■ Direction
Change "road class" to "functional class" in everything from the line containing "Trace the roads" down to the line containing "2 (residential): [(105,483),(80,430),(53,312),(35,294),(0,355)]", keeping everything else unchanged, and give only those lines.
+++ Stored data +++
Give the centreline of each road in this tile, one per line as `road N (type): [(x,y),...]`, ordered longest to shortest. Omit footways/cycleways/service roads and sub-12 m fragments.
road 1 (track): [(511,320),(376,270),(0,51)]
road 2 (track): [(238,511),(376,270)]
+++
+++ Stored data +++
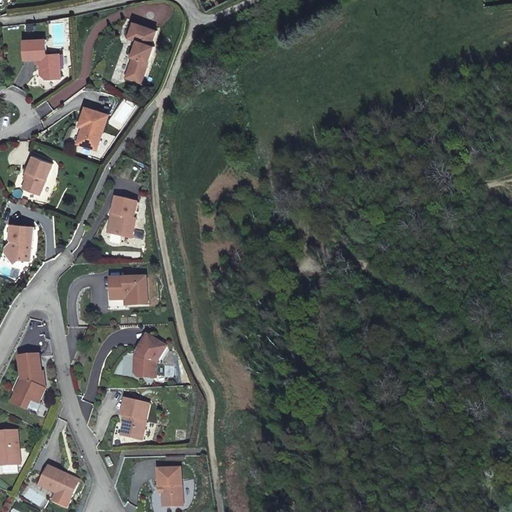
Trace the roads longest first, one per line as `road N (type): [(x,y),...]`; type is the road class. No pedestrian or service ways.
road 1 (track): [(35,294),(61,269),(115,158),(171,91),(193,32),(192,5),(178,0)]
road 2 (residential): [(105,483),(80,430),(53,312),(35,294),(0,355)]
+++
■ Exercise answer
Trace the roads longest first, one per line as `road N (type): [(x,y),...]`; type is the functional class. No pedestrian or service ways.
road 1 (track): [(35,294),(61,269),(115,158),(171,91),(193,32),(192,5),(178,0)]
road 2 (residential): [(105,483),(80,430),(53,312),(35,294),(0,355)]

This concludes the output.